Start of Given entries
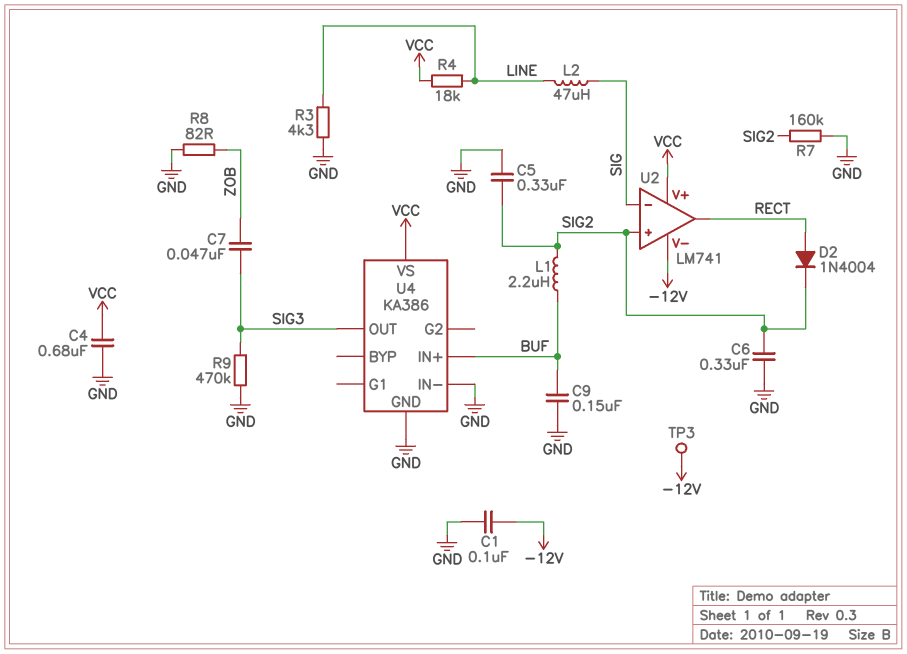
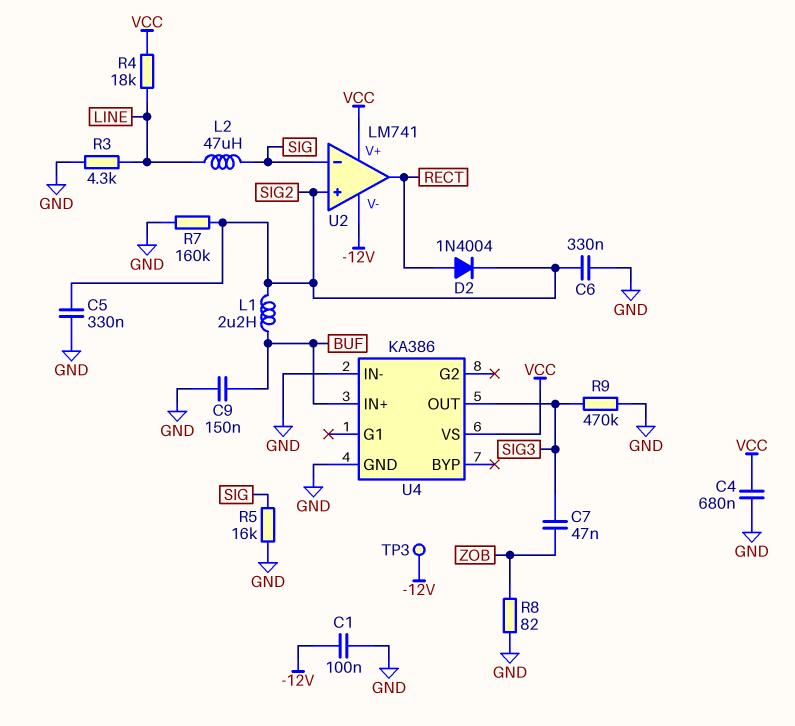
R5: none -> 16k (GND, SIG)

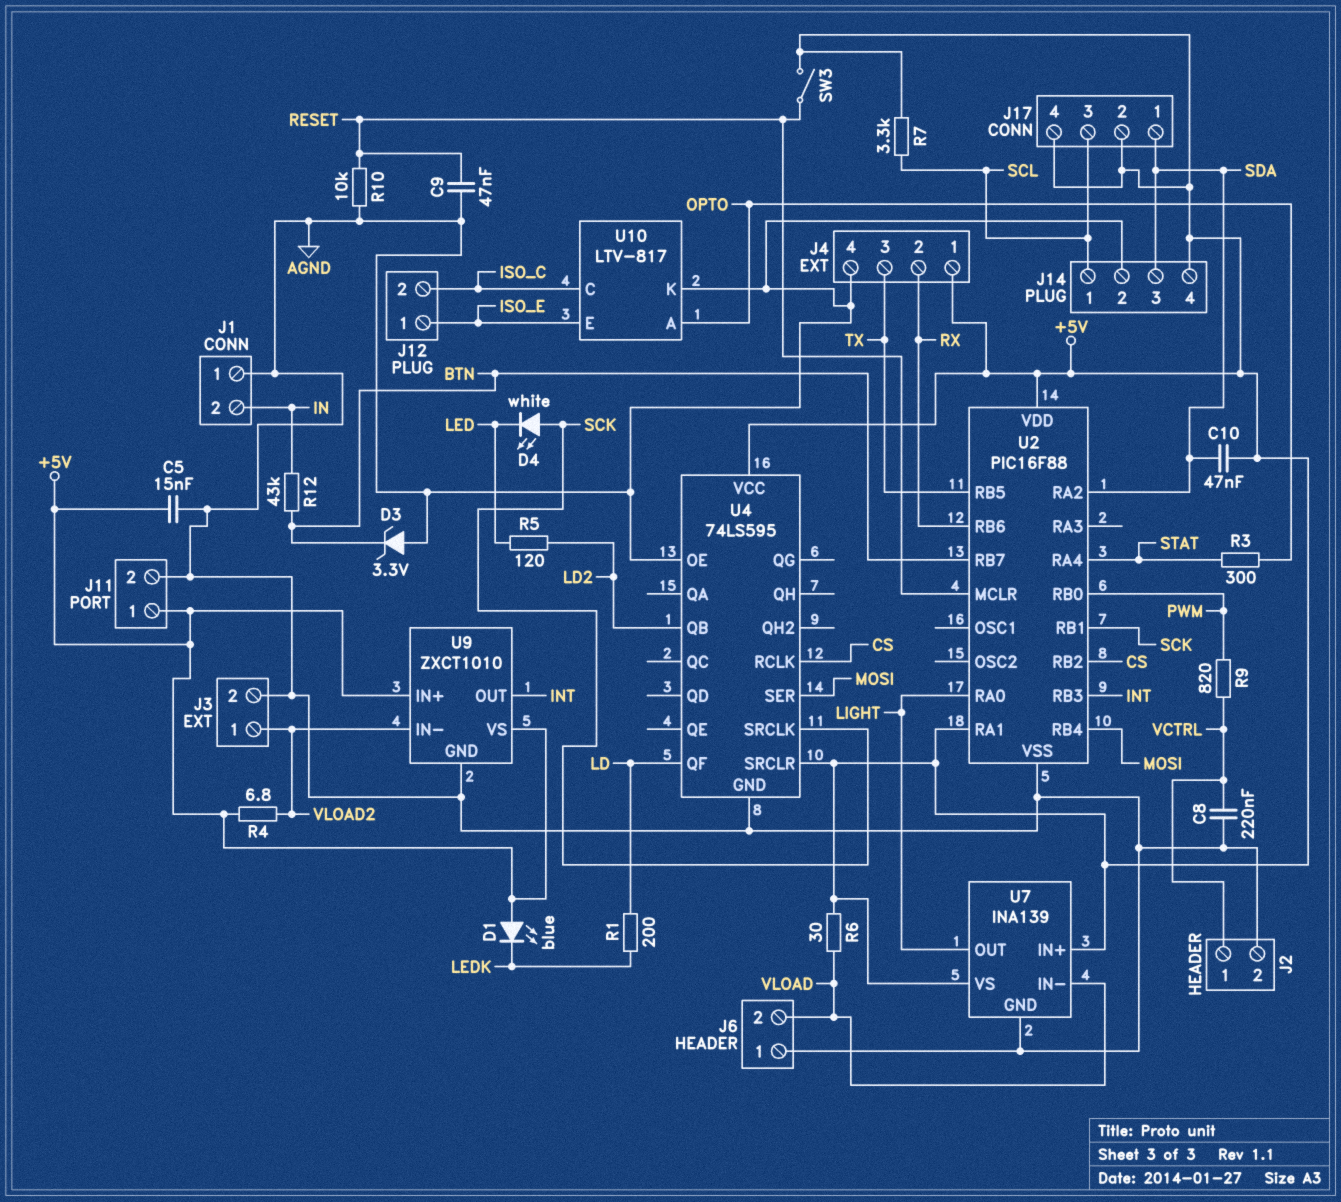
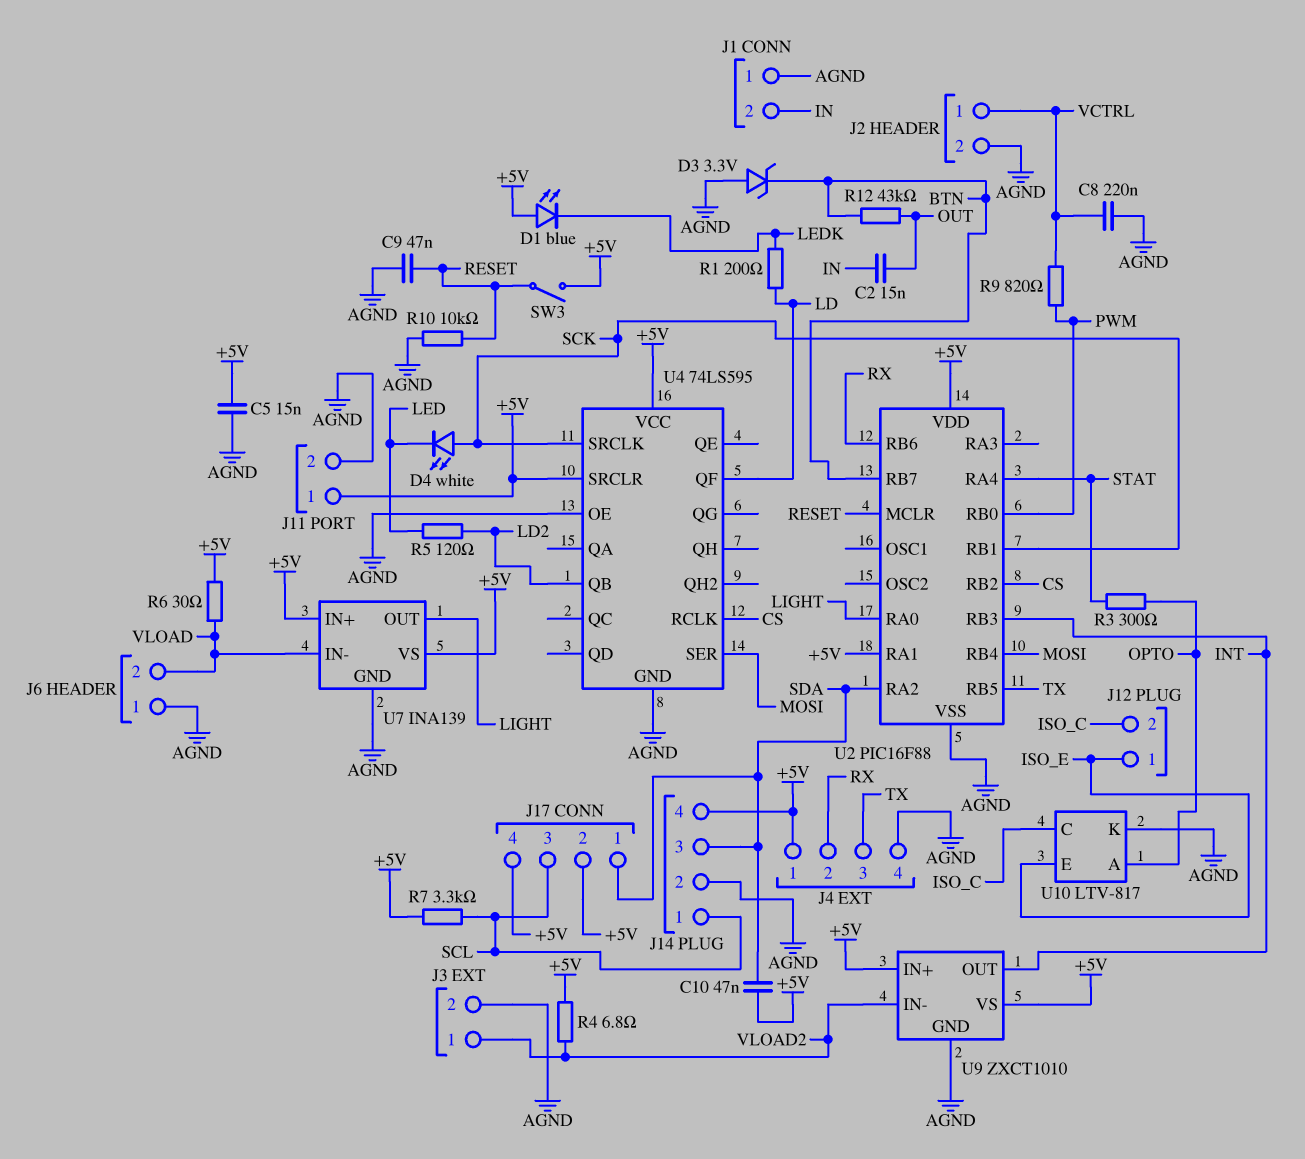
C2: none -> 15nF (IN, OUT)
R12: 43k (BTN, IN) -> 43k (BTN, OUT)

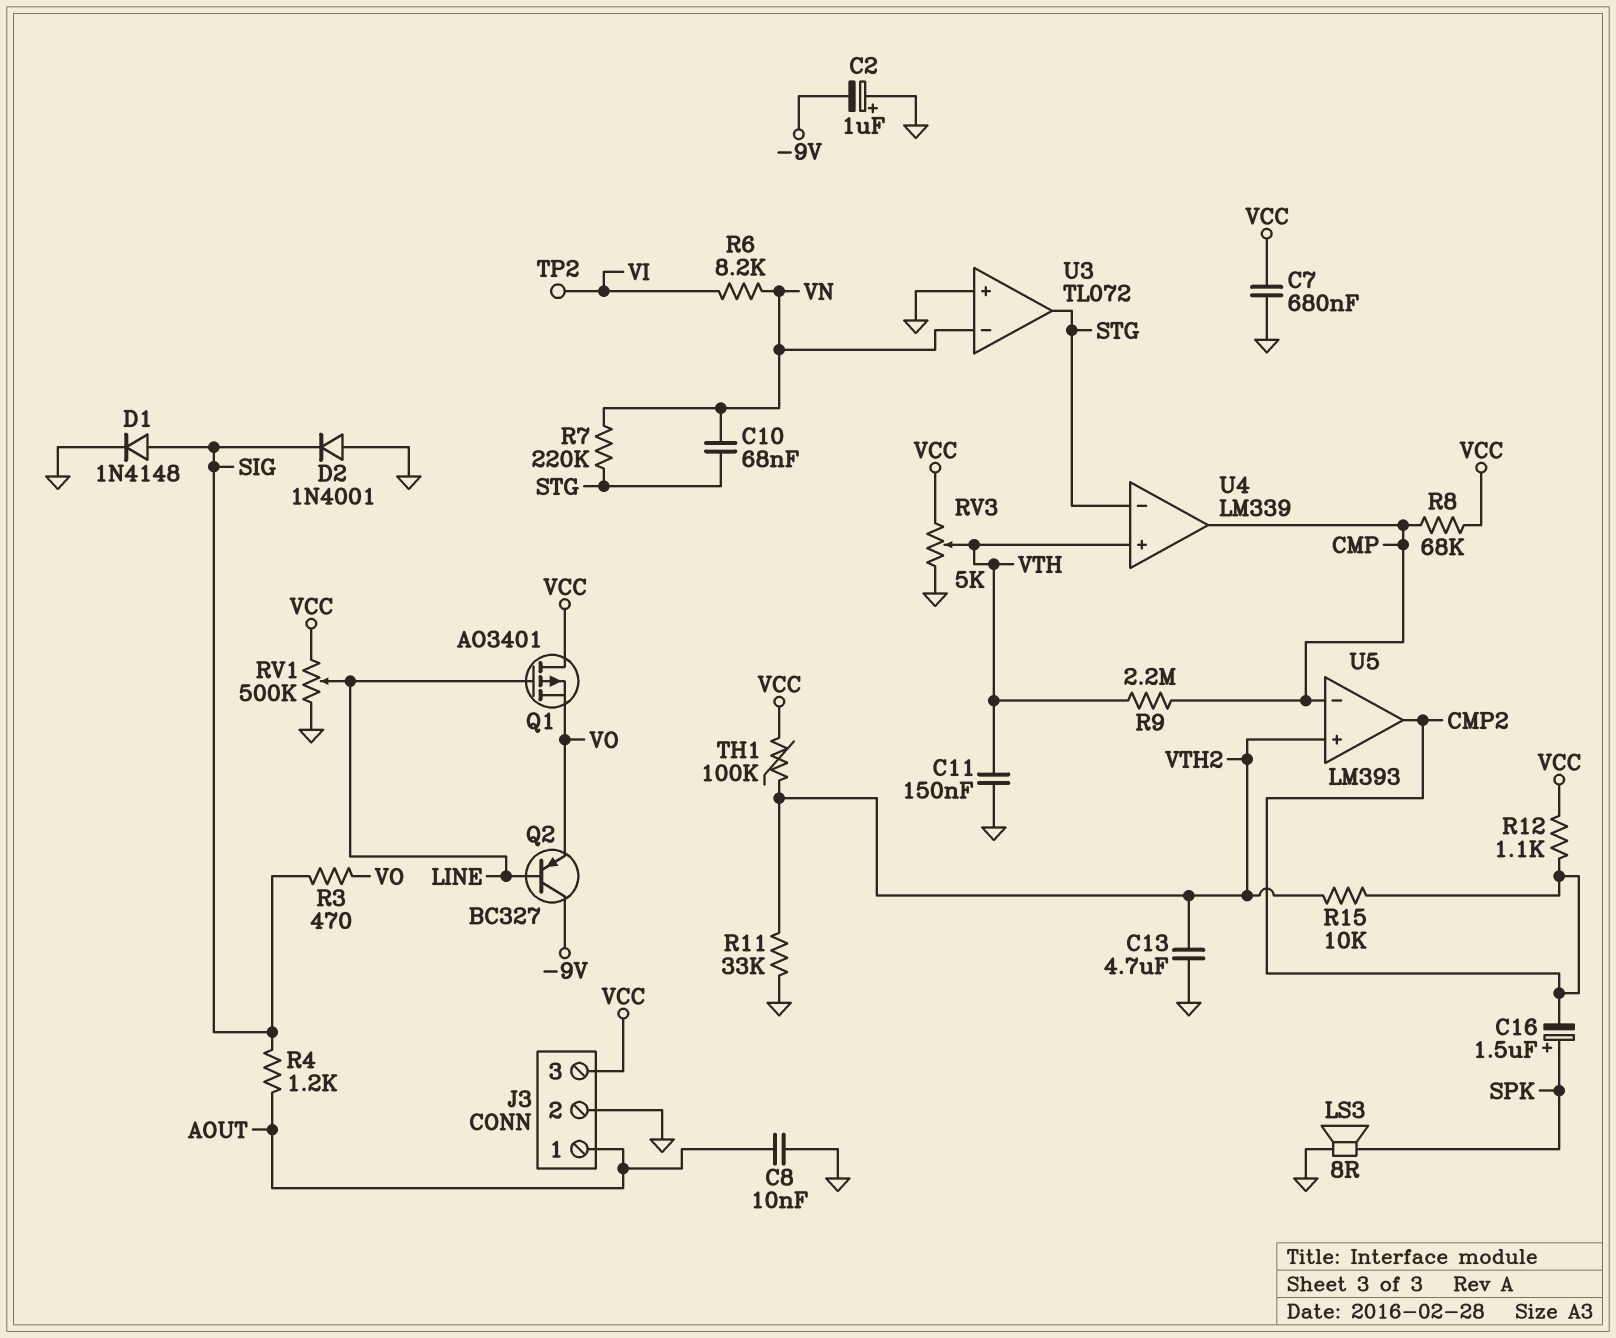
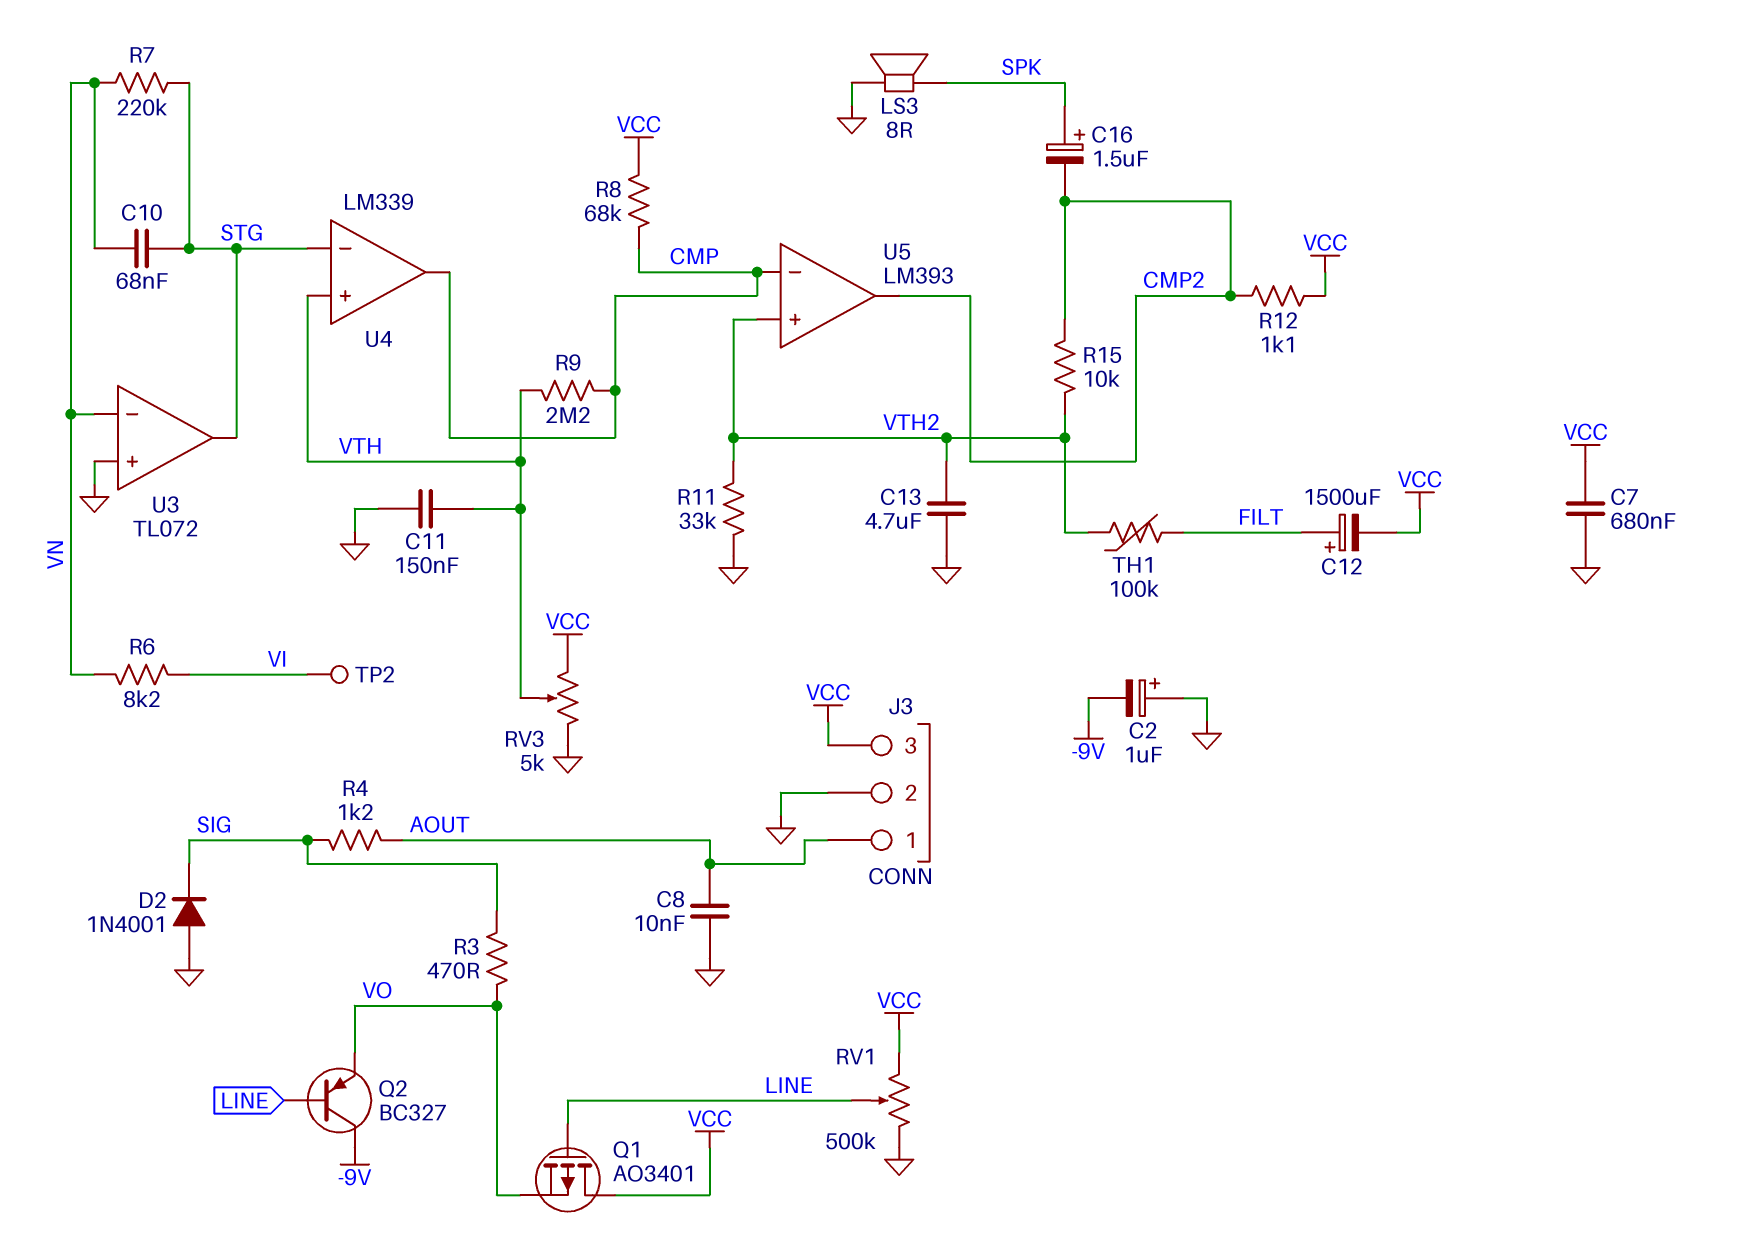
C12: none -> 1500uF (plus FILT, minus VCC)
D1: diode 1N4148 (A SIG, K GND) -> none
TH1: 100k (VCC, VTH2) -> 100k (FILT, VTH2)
End of Given entries
Your objective: Go through the entries above and pull out each line with "none" in it.

Your response:
R5: none -> 16k (GND, SIG)
C2: none -> 15nF (IN, OUT)
C12: none -> 1500uF (plus FILT, minus VCC)
D1: diode 1N4148 (A SIG, K GND) -> none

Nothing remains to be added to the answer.